══ DATA EXCERPTS

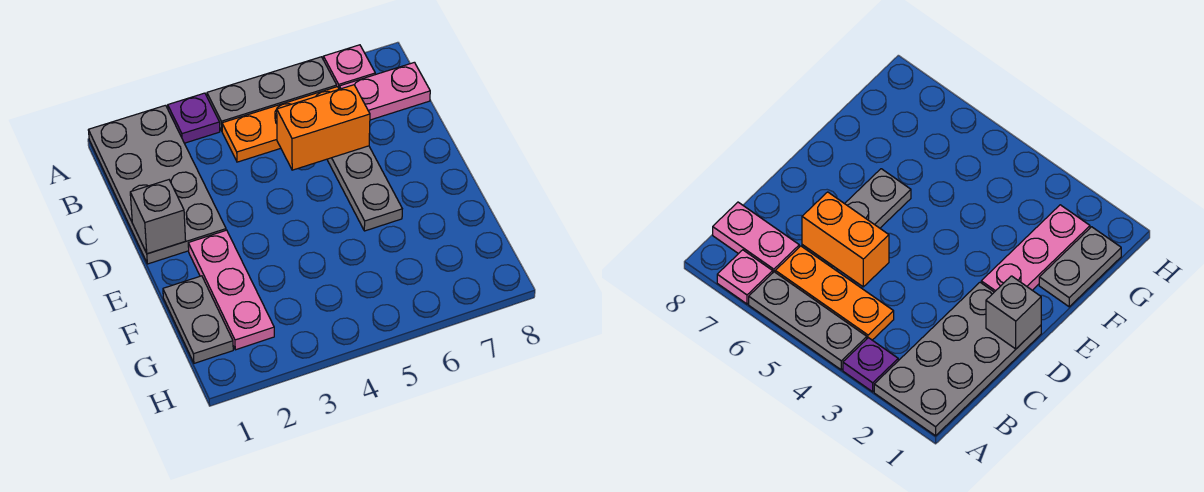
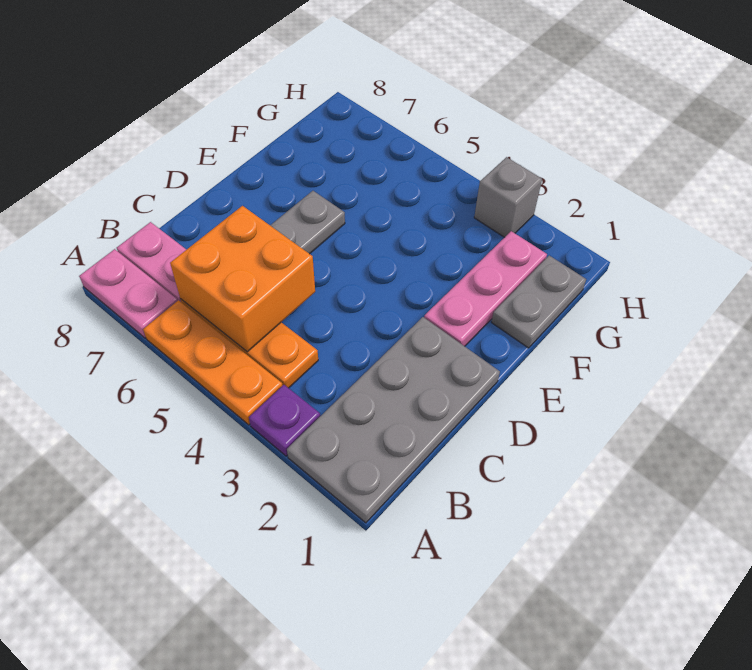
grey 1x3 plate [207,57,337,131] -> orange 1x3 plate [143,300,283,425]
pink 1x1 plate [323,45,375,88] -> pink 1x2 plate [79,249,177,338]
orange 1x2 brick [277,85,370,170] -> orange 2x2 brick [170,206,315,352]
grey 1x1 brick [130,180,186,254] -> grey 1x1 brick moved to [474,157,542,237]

════
══ DATA EXCERPTS

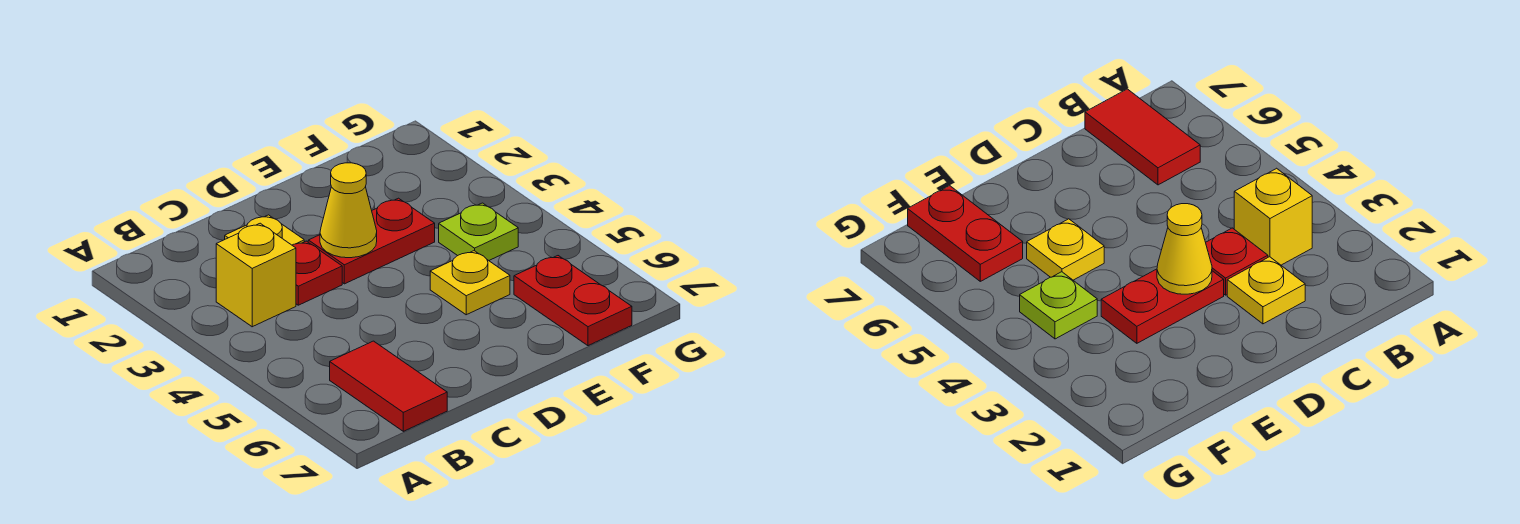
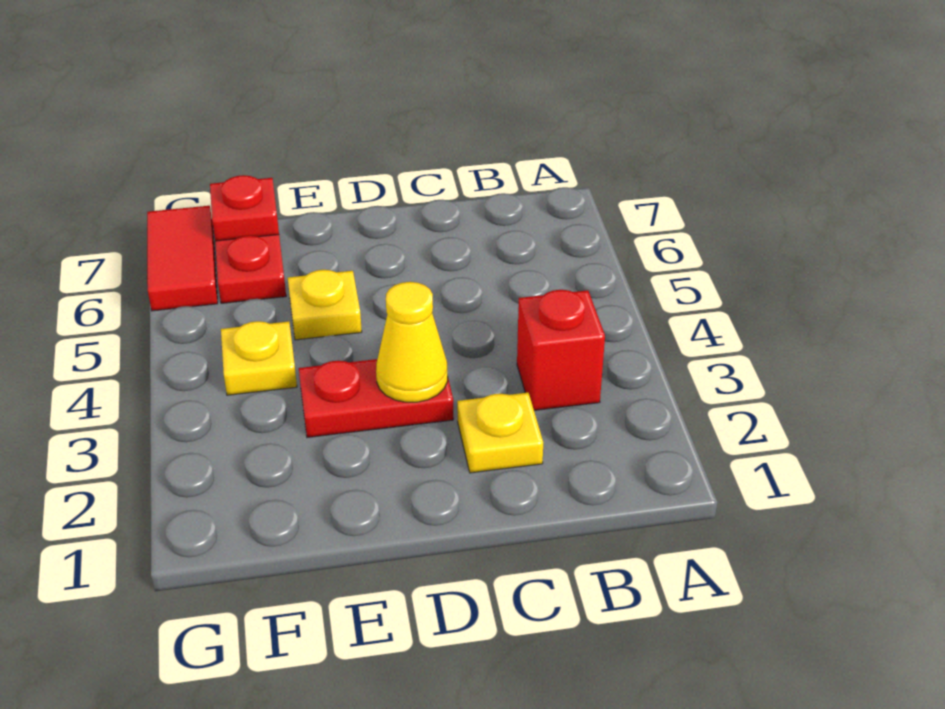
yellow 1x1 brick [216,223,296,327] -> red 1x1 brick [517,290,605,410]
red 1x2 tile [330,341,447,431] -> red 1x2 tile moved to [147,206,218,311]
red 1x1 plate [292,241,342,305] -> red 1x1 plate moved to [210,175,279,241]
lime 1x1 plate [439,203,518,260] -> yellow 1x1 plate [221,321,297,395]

════

• _WHAT IS NEEDED_
Return only the part of the records above that opens with the line containing "red 1x1 plate [292,241,342,305]" and closes with the line containing "lime 1x1 plate", ends included.

• _YOUR SOLUTION_
red 1x1 plate [292,241,342,305] -> red 1x1 plate moved to [210,175,279,241]
lime 1x1 plate [439,203,518,260] -> yellow 1x1 plate [221,321,297,395]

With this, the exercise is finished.